[What to work on]
Check every line below for the word "point" and copy the ones that have it.

[Source material]
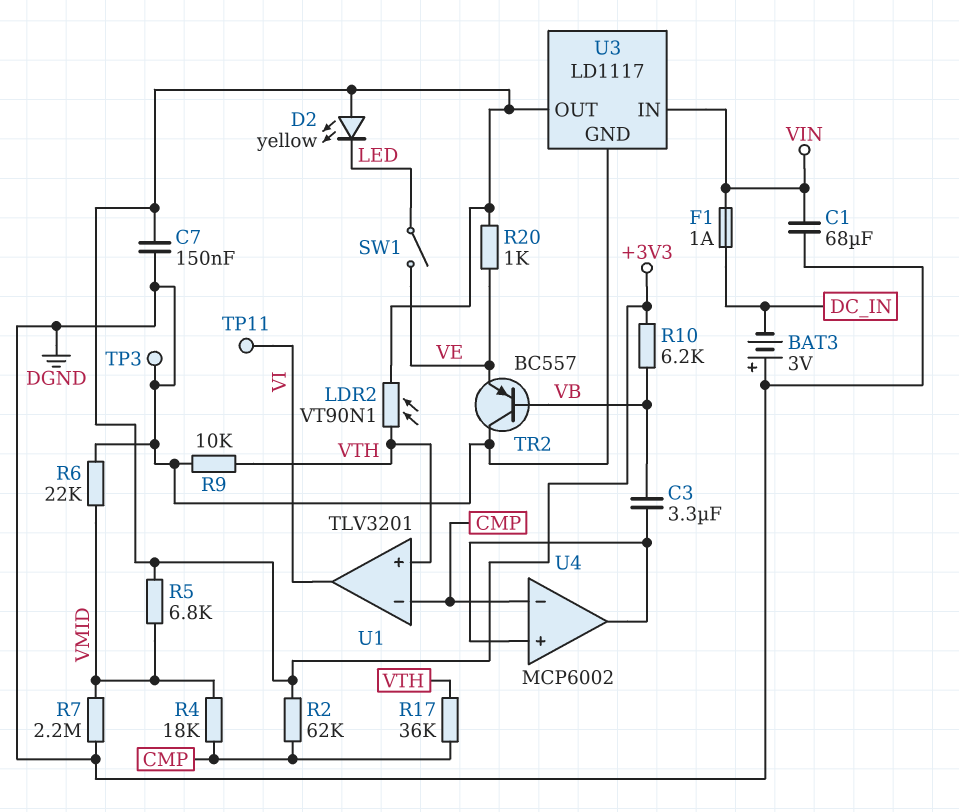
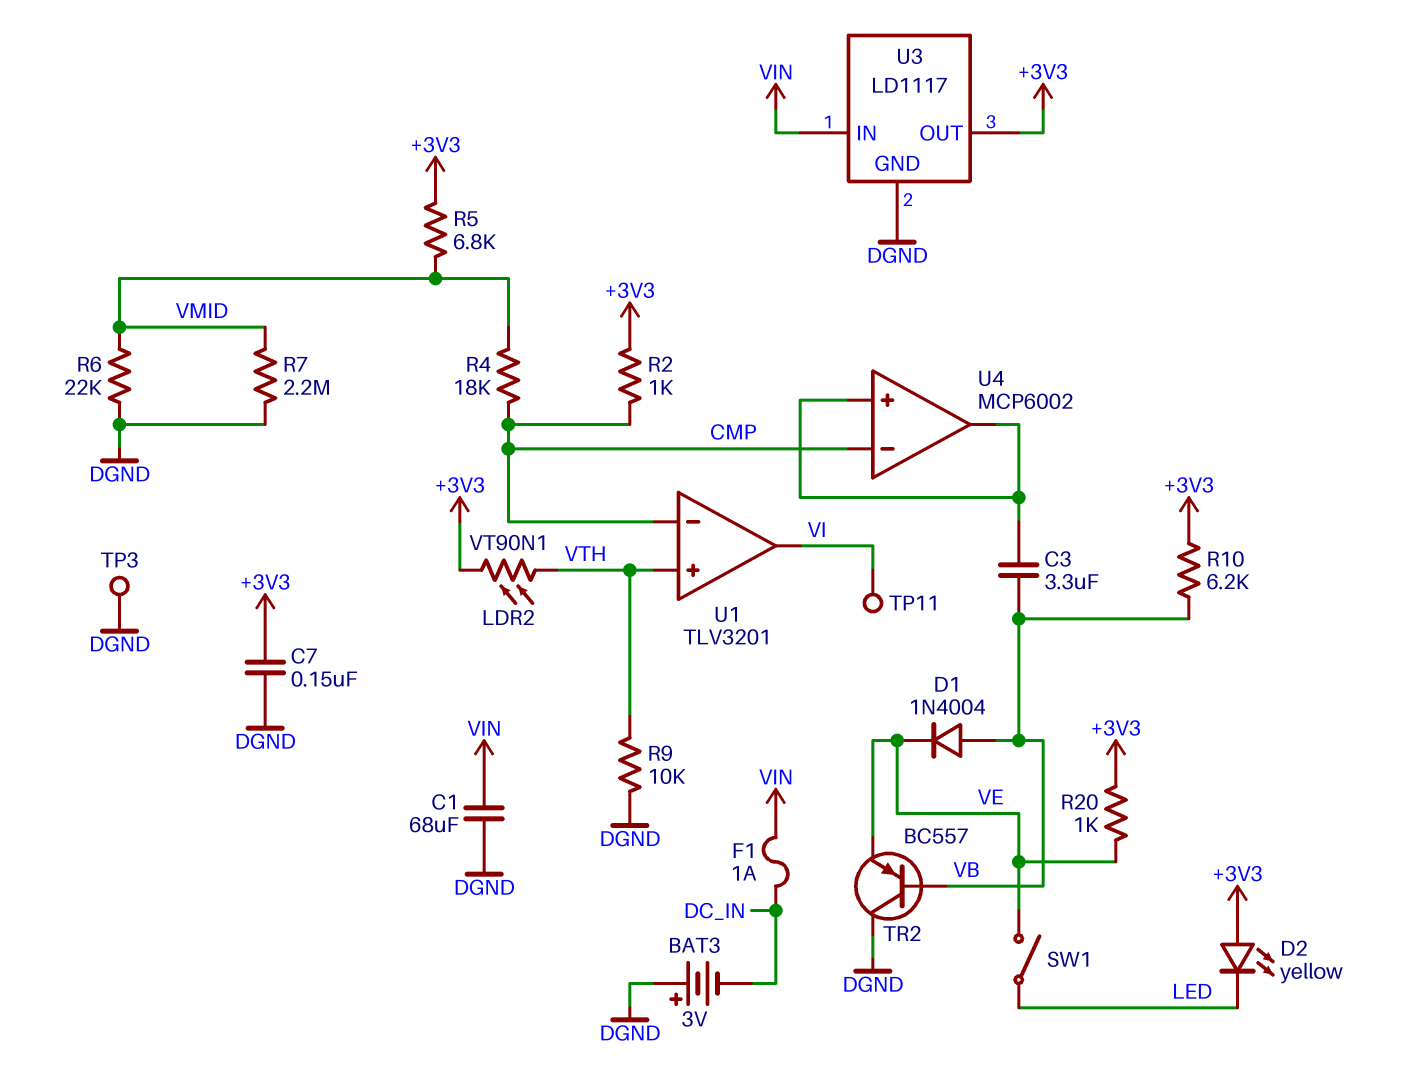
D1: none -> diode 1N4004 (A VB, K VE)
R2: 62k (+3V3, CMP) -> 1k (+3V3, CMP)
R17: 36k (CMP, VTH) -> none

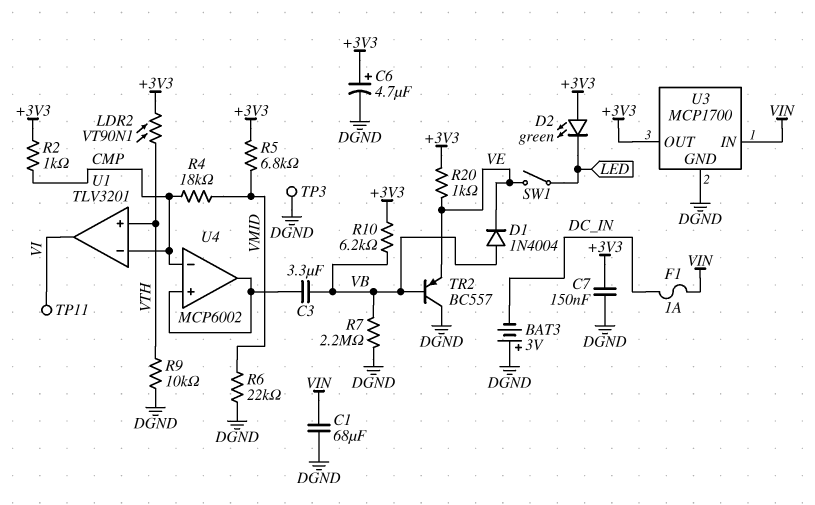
C6: none -> 4.7uF (plus +3V3, minus DGND)
D2: LED yellow (A +3V3, K LED) -> LED green (A +3V3, K LED)
R7: 2.2M (DGND, VMID) -> 2.2M (DGND, VB)
U3: LD1117 -> MCP1700

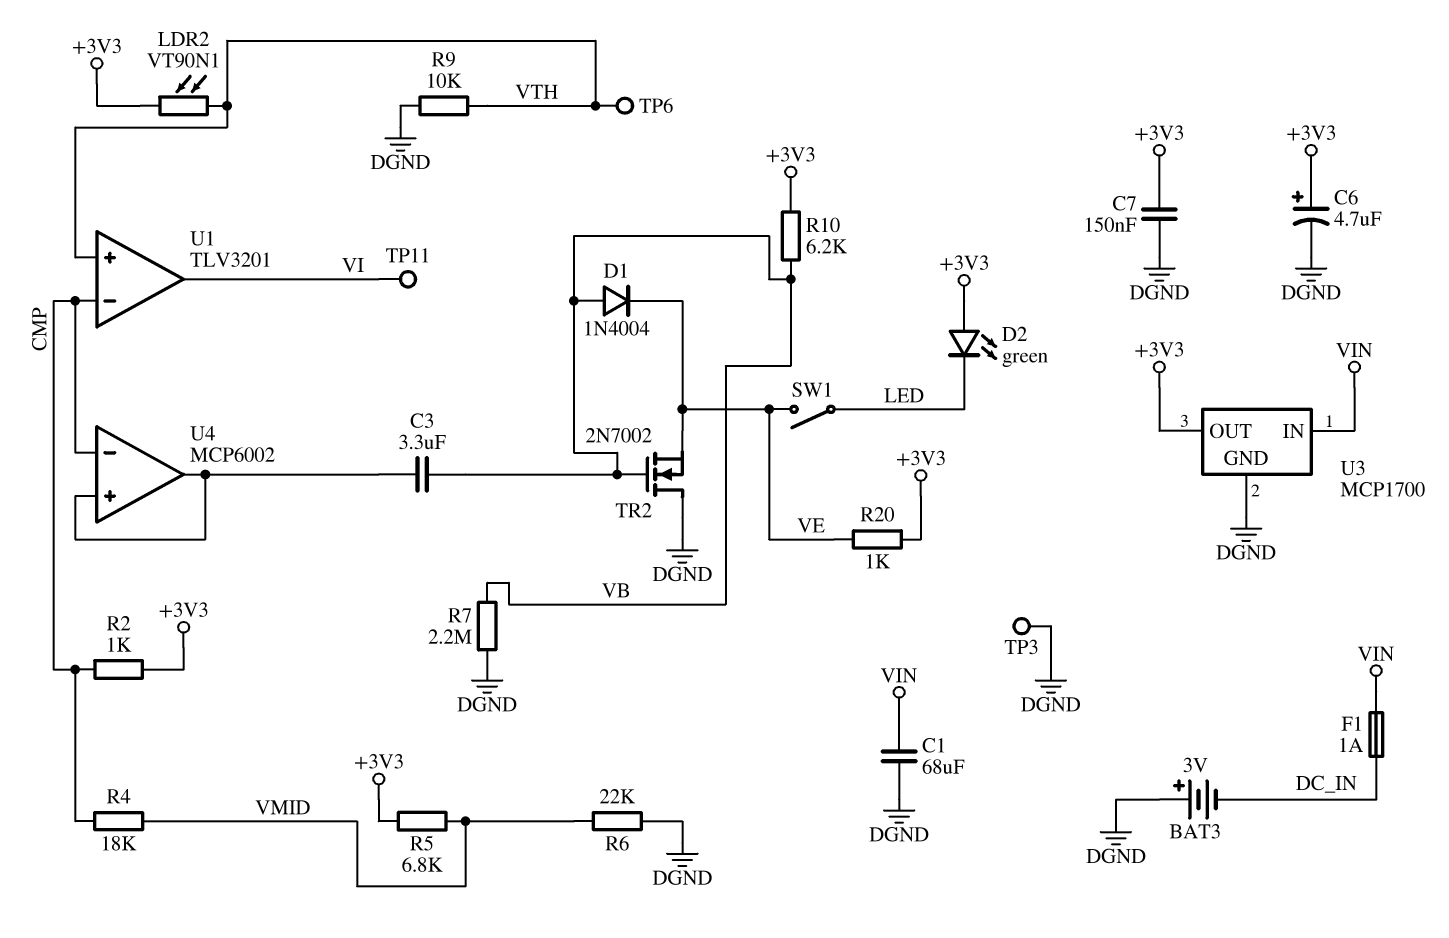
TP6: none -> test point (VTH)
TR2: PNP BC557 (B VB, C DGND, E VE) -> NMOS 2N7002 (G VB, D DGND, S VE)

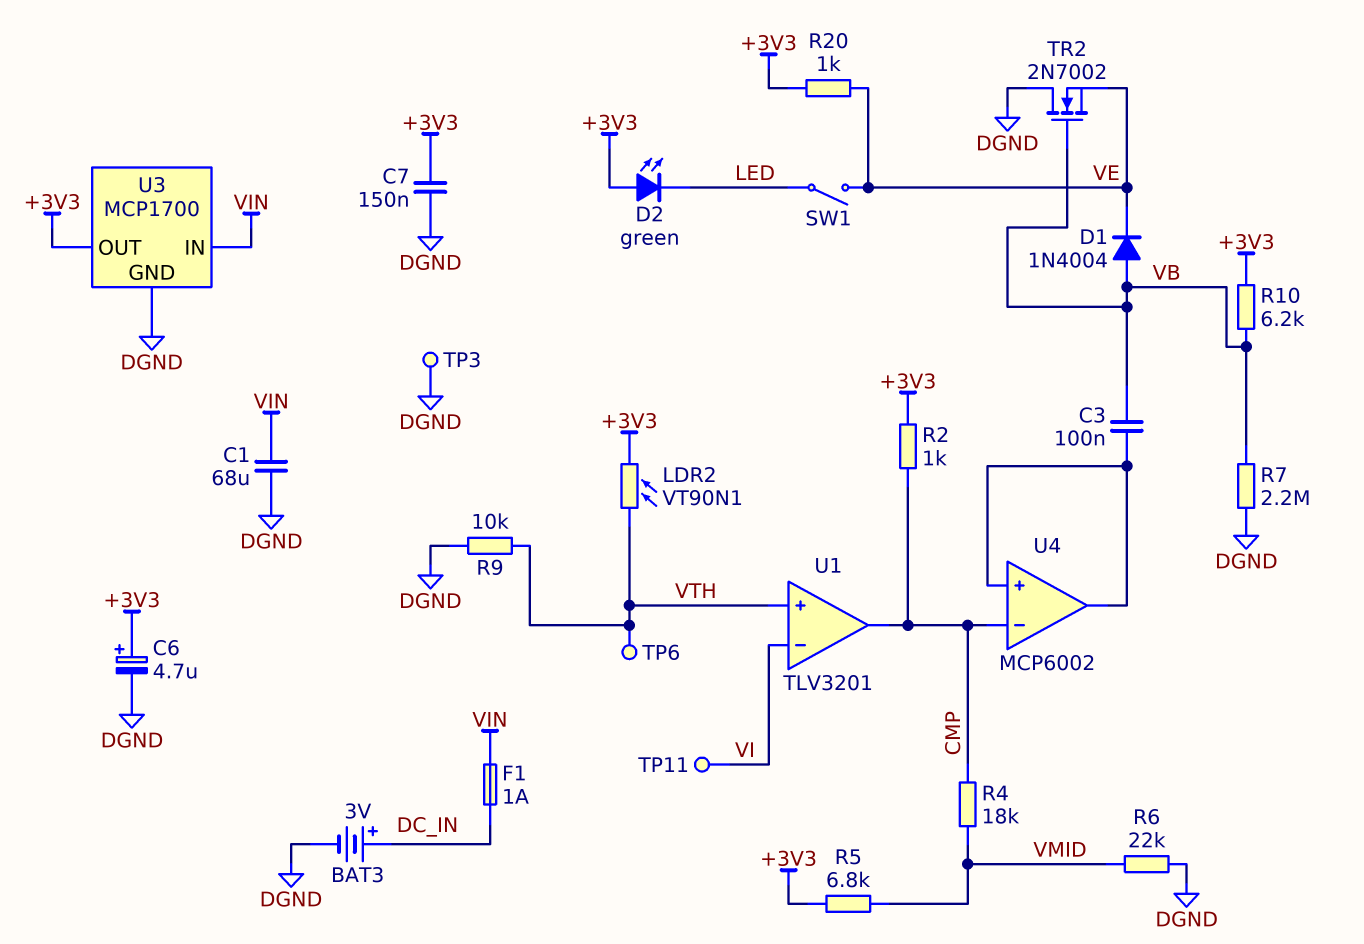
BAT3: 3V (plus DGND, minus DC_IN) -> 3V (plus DC_IN, minus DGND)
C3: 3.3uF (U4/in+, VB) -> 100nF (U4/in+, VB)
U1 pin in-: CMP -> VI
U1 pin out: VI -> CMP

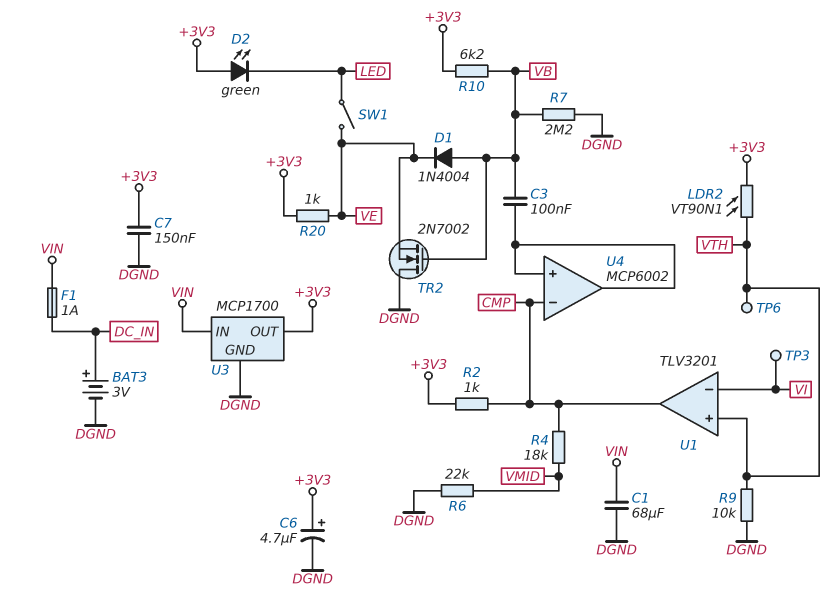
R5: 6.8k (+3V3, VMID) -> none
TP3: test point (DGND) -> test point (VI)
TP11: test point (VI) -> none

[Answer below]
TP6: none -> test point (VTH)
TP3: test point (DGND) -> test point (VI)
TP11: test point (VI) -> none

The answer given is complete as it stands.